[Dataset rows]
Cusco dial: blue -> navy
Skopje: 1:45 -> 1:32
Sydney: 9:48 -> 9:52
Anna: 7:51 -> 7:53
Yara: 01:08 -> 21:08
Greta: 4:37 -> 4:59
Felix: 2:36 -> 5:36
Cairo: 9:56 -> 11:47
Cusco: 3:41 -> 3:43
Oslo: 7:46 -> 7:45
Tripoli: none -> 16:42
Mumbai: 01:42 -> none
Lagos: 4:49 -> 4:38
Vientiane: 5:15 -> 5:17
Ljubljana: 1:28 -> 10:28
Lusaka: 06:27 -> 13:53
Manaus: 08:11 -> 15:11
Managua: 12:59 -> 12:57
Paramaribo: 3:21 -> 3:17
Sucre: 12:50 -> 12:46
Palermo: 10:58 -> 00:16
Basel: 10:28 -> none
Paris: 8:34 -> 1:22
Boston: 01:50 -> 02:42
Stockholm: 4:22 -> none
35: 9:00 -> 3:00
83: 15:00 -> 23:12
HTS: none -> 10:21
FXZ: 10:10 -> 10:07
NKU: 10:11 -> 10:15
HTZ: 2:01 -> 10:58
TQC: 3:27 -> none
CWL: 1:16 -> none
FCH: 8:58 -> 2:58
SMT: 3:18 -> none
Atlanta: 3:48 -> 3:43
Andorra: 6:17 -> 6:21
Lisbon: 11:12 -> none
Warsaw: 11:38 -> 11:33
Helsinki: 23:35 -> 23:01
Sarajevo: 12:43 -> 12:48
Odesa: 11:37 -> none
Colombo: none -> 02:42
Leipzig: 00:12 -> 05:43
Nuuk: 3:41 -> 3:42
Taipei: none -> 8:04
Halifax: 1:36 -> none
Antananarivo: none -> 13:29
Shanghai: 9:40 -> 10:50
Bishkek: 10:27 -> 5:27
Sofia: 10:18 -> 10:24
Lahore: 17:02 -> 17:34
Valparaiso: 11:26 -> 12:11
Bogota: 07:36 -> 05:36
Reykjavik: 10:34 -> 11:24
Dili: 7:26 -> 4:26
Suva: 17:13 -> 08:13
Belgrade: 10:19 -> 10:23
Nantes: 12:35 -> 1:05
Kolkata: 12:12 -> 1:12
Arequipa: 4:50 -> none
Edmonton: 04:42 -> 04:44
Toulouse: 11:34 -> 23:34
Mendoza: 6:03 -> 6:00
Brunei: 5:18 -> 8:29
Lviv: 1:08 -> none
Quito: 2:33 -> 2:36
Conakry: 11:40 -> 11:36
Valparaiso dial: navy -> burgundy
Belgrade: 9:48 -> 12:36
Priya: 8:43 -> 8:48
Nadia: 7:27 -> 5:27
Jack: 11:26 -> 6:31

** Task to carry out **
Please echo the dataset rows above line for line, keeping every character unchanged.

** Full answer **
Cusco dial: blue -> navy
Skopje: 1:45 -> 1:32
Sydney: 9:48 -> 9:52
Anna: 7:51 -> 7:53
Yara: 01:08 -> 21:08
Greta: 4:37 -> 4:59
Felix: 2:36 -> 5:36
Cairo: 9:56 -> 11:47
Cusco: 3:41 -> 3:43
Oslo: 7:46 -> 7:45
Tripoli: none -> 16:42
Mumbai: 01:42 -> none
Lagos: 4:49 -> 4:38
Vientiane: 5:15 -> 5:17
Ljubljana: 1:28 -> 10:28
Lusaka: 06:27 -> 13:53
Manaus: 08:11 -> 15:11
Managua: 12:59 -> 12:57
Paramaribo: 3:21 -> 3:17
Sucre: 12:50 -> 12:46
Palermo: 10:58 -> 00:16
Basel: 10:28 -> none
Paris: 8:34 -> 1:22
Boston: 01:50 -> 02:42
Stockholm: 4:22 -> none
35: 9:00 -> 3:00
83: 15:00 -> 23:12
HTS: none -> 10:21
FXZ: 10:10 -> 10:07
NKU: 10:11 -> 10:15
HTZ: 2:01 -> 10:58
TQC: 3:27 -> none
CWL: 1:16 -> none
FCH: 8:58 -> 2:58
SMT: 3:18 -> none
Atlanta: 3:48 -> 3:43
Andorra: 6:17 -> 6:21
Lisbon: 11:12 -> none
Warsaw: 11:38 -> 11:33
Helsinki: 23:35 -> 23:01
Sarajevo: 12:43 -> 12:48
Odesa: 11:37 -> none
Colombo: none -> 02:42
Leipzig: 00:12 -> 05:43
Nuuk: 3:41 -> 3:42
Taipei: none -> 8:04
Halifax: 1:36 -> none
Antananarivo: none -> 13:29
Shanghai: 9:40 -> 10:50
Bishkek: 10:27 -> 5:27
Sofia: 10:18 -> 10:24
Lahore: 17:02 -> 17:34
Valparaiso: 11:26 -> 12:11
Bogota: 07:36 -> 05:36
Reykjavik: 10:34 -> 11:24
Dili: 7:26 -> 4:26
Suva: 17:13 -> 08:13
Belgrade: 10:19 -> 10:23
Nantes: 12:35 -> 1:05
Kolkata: 12:12 -> 1:12
Arequipa: 4:50 -> none
Edmonton: 04:42 -> 04:44
Toulouse: 11:34 -> 23:34
Mendoza: 6:03 -> 6:00
Brunei: 5:18 -> 8:29
Lviv: 1:08 -> none
Quito: 2:33 -> 2:36
Conakry: 11:40 -> 11:36
Valparaiso dial: navy -> burgundy
Belgrade: 9:48 -> 12:36
Priya: 8:43 -> 8:48
Nadia: 7:27 -> 5:27
Jack: 11:26 -> 6:31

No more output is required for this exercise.